— Objective —
Format the material from its first line through the line containing "183: 10:13 -> 22:13", both included, as a Markdown table with the columns No. and Line. Number each row and skip blank lines.

— Dataset records —

====================

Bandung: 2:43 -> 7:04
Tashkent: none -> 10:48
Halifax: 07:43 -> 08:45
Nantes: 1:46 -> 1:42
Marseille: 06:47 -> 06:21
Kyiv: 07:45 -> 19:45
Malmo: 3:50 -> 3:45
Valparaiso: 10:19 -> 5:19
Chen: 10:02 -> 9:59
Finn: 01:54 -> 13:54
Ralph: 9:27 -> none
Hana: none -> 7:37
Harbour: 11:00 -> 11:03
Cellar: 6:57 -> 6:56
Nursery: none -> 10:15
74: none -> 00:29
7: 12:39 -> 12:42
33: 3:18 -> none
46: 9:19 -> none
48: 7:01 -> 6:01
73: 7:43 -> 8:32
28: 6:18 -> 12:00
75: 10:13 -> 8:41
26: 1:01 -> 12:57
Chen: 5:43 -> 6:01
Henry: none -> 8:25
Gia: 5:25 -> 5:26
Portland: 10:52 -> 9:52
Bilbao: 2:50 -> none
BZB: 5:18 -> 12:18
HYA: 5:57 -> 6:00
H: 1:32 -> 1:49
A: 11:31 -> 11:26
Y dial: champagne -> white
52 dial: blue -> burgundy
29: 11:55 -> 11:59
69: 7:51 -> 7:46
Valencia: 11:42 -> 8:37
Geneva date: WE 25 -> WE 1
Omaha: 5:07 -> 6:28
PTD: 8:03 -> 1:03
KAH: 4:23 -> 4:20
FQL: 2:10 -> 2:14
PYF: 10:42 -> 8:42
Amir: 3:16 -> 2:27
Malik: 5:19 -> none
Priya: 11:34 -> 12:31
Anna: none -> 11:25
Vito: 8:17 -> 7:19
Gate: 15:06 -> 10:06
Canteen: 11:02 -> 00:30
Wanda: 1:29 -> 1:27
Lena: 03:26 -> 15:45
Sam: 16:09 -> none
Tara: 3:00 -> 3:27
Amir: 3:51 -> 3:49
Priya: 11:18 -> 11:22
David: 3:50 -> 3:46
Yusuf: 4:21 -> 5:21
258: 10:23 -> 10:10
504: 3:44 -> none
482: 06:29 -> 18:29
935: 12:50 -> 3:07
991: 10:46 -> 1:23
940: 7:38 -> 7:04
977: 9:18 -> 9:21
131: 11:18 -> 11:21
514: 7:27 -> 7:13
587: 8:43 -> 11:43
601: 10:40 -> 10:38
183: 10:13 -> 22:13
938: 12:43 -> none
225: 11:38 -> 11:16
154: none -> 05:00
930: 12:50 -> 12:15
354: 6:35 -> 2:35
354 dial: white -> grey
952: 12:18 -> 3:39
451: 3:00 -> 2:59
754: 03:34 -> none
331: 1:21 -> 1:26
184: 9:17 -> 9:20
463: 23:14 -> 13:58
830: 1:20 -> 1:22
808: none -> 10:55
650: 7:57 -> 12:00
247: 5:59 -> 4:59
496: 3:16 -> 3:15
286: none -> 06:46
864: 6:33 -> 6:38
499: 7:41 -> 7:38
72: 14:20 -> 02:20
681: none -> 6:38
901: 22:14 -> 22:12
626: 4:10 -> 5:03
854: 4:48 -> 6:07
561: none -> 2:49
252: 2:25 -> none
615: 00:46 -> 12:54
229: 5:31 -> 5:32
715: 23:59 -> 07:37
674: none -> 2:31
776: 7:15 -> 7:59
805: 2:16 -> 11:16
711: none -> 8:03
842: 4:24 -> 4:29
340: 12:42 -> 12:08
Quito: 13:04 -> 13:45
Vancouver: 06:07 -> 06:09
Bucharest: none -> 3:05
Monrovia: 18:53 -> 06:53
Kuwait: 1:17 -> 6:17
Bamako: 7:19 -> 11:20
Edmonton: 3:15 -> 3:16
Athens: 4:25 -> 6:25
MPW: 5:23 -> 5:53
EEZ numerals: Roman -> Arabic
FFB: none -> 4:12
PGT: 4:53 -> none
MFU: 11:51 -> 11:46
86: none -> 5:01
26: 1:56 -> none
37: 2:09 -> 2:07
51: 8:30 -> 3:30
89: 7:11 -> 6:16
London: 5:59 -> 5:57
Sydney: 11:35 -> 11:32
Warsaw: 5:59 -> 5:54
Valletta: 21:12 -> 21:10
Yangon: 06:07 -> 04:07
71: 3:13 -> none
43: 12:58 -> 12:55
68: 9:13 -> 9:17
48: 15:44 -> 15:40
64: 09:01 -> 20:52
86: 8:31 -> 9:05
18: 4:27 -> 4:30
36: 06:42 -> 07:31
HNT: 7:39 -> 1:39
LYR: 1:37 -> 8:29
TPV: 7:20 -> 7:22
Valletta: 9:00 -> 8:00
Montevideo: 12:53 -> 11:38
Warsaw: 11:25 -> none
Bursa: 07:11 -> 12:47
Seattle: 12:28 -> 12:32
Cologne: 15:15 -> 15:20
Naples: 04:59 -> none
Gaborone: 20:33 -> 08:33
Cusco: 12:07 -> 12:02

====================

— Result of the exercise —
| No. | Line |
|---|---|
| 1 | Bandung: 2:43 -> 7:04 |
| 2 | Tashkent: none -> 10:48 |
| 3 | Halifax: 07:43 -> 08:45 |
| 4 | Nantes: 1:46 -> 1:42 |
| 5 | Marseille: 06:47 -> 06:21 |
| 6 | Kyiv: 07:45 -> 19:45 |
| 7 | Malmo: 3:50 -> 3:45 |
| 8 | Valparaiso: 10:19 -> 5:19 |
| 9 | Chen: 10:02 -> 9:59 |
| 10 | Finn: 01:54 -> 13:54 |
| 11 | Ralph: 9:27 -> none |
| 12 | Hana: none -> 7:37 |
| 13 | Harbour: 11:00 -> 11:03 |
| 14 | Cellar: 6:57 -> 6:56 |
| 15 | Nursery: none -> 10:15 |
| 16 | 74: none -> 00:29 |
| 17 | 7: 12:39 -> 12:42 |
| 18 | 33: 3:18 -> none |
| 19 | 46: 9:19 -> none |
| 20 | 48: 7:01 -> 6:01 |
| 21 | 73: 7:43 -> 8:32 |
| 22 | 28: 6:18 -> 12:00 |
| 23 | 75: 10:13 -> 8:41 |
| 24 | 26: 1:01 -> 12:57 |
| 25 | Chen: 5:43 -> 6:01 |
| 26 | Henry: none -> 8:25 |
| 27 | Gia: 5:25 -> 5:26 |
| 28 | Portland: 10:52 -> 9:52 |
| 29 | Bilbao: 2:50 -> none |
| 30 | BZB: 5:18 -> 12:18 |
| 31 | HYA: 5:57 -> 6:00 |
| 32 | H: 1:32 -> 1:49 |
| 33 | A: 11:31 -> 11:26 |
| 34 | Y dial: champagne -> white |
| 35 | 52 dial: blue -> burgundy |
| 36 | 29: 11:55 -> 11:59 |
| 37 | 69: 7:51 -> 7:46 |
| 38 | Valencia: 11:42 -> 8:37 |
| 39 | Geneva date: WE 25 -> WE 1 |
| 40 | Omaha: 5:07 -> 6:28 |
| 41 | PTD: 8:03 -> 1:03 |
| 42 | KAH: 4:23 -> 4:20 |
| 43 | FQL: 2:10 -> 2:14 |
| 44 | PYF: 10:42 -> 8:42 |
| 45 | Amir: 3:16 -> 2:27 |
| 46 | Malik: 5:19 -> none |
| 47 | Priya: 11:34 -> 12:31 |
| 48 | Anna: none -> 11:25 |
| 49 | Vito: 8:17 -> 7:19 |
| 50 | Gate: 15:06 -> 10:06 |
| 51 | Canteen: 11:02 -> 00:30 |
| 52 | Wanda: 1:29 -> 1:27 |
| 53 | Lena: 03:26 -> 15:45 |
| 54 | Sam: 16:09 -> none |
| 55 | Tara: 3:00 -> 3:27 |
| 56 | Amir: 3:51 -> 3:49 |
| 57 | Priya: 11:18 -> 11:22 |
| 58 | David: 3:50 -> 3:46 |
| 59 | Yusuf: 4:21 -> 5:21 |
| 60 | 258: 10:23 -> 10:10 |
| 61 | 504: 3:44 -> none |
| 62 | 482: 06:29 -> 18:29 |
| 63 | 935: 12:50 -> 3:07 |
| 64 | 991: 10:46 -> 1:23 |
| 65 | 940: 7:38 -> 7:04 |
| 66 | 977: 9:18 -> 9:21 |
| 67 | 131: 11:18 -> 11:21 |
| 68 | 514: 7:27 -> 7:13 |
| 69 | 587: 8:43 -> 11:43 |
| 70 | 601: 10:40 -> 10:38 |
| 71 | 183: 10:13 -> 22:13 |